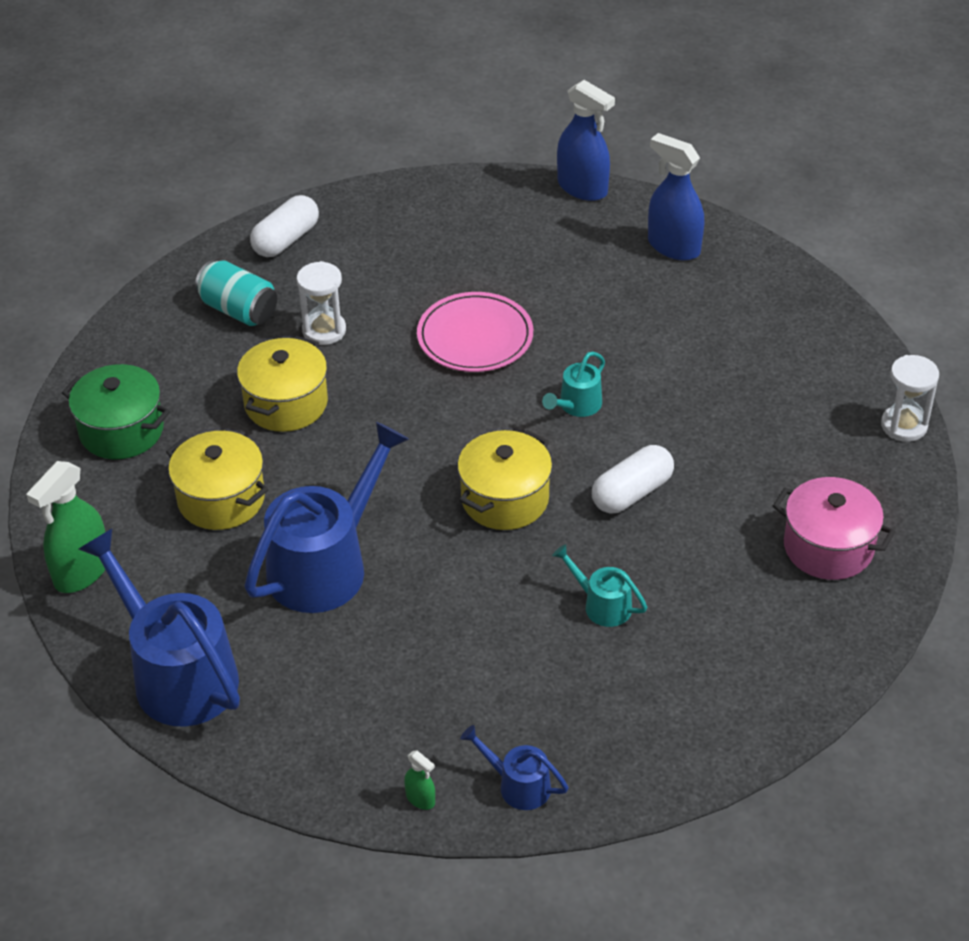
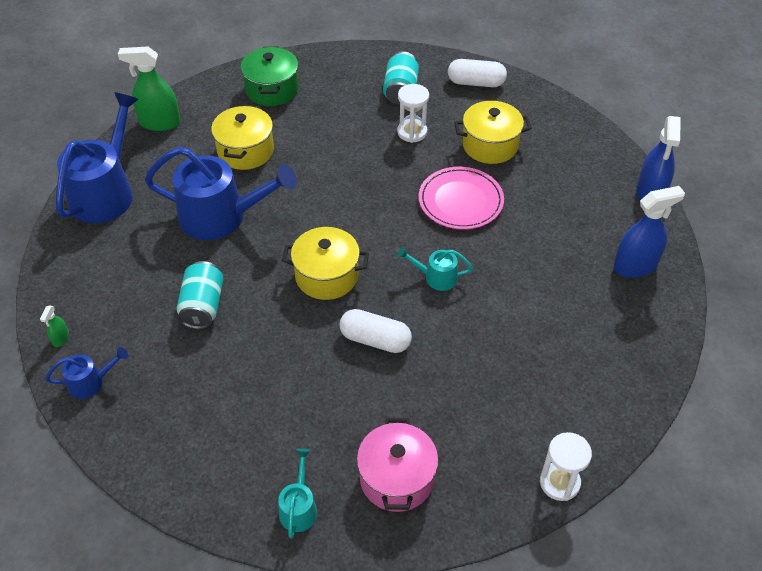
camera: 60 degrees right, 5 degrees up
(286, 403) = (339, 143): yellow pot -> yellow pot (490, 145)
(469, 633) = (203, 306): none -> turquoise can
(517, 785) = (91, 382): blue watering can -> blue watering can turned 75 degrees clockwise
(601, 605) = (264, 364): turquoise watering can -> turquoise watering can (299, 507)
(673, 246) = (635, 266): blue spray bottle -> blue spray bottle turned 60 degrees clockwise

_Assigned task_: The whole listing above should be restated word for word, minus any images.

_Task result_:
camera: 60 degrees right, 5 degrees up
(286, 403) = (339, 143): yellow pot -> yellow pot (490, 145)
(469, 633) = (203, 306): none -> turquoise can
(517, 785) = (91, 382): blue watering can -> blue watering can turned 75 degrees clockwise
(601, 605) = (264, 364): turquoise watering can -> turquoise watering can (299, 507)
(673, 246) = (635, 266): blue spray bottle -> blue spray bottle turned 60 degrees clockwise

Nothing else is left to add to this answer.